_Records provided:_
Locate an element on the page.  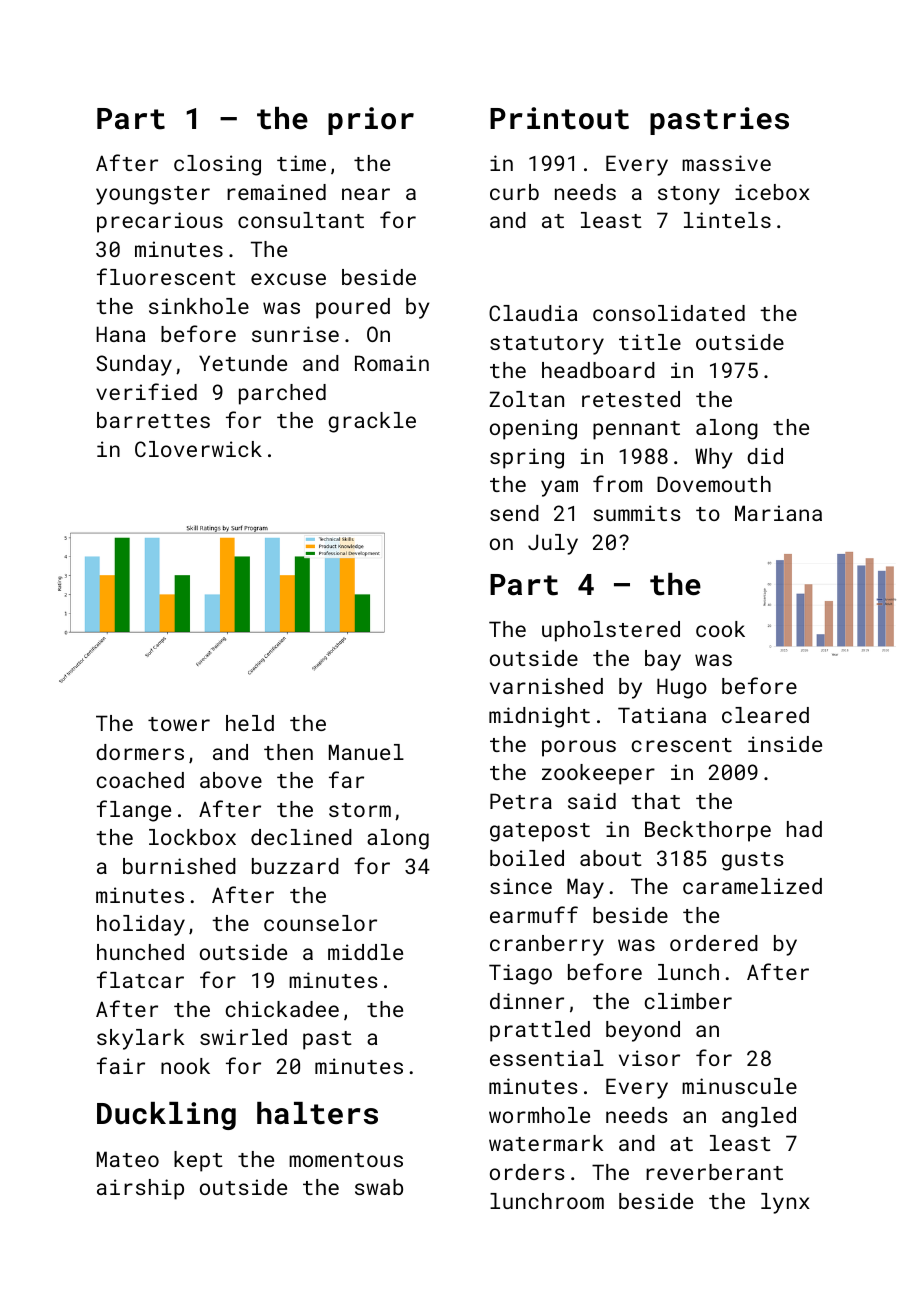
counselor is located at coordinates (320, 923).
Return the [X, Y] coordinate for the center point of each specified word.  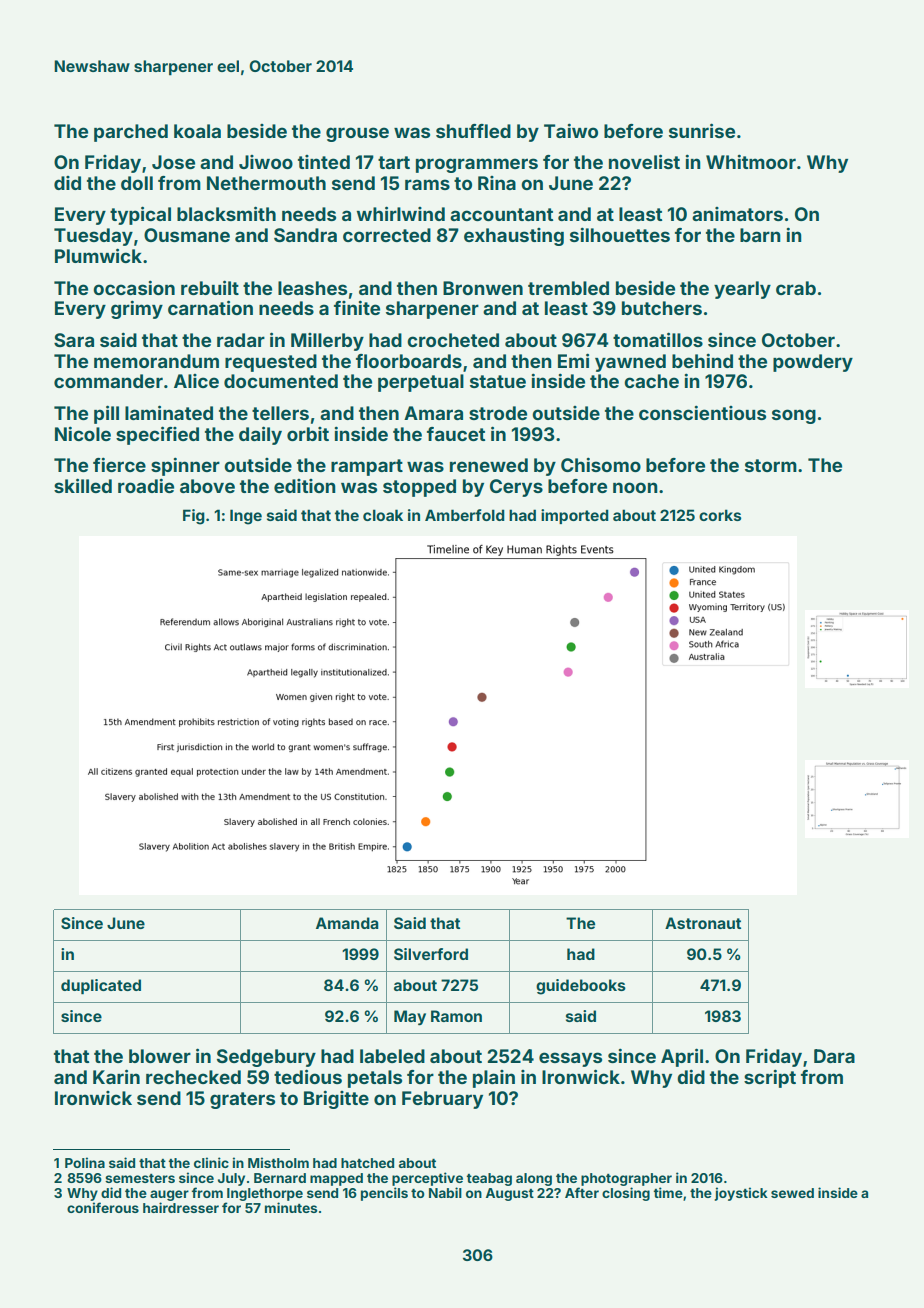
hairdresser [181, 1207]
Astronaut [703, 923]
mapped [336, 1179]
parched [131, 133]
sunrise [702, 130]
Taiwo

_Exercise directions:_
Quote all of the data above word for word, leaving out the pictures.

_Completed task:_
Locate an element on the page.  
counselor is located at coordinates (320, 923).
Return the [X, Y] coordinate for the center point of each specified word.  
hairdresser [181, 1207]
Astronaut [703, 923]
mapped [336, 1179]
parched [131, 133]
sunrise [702, 130]
Taiwo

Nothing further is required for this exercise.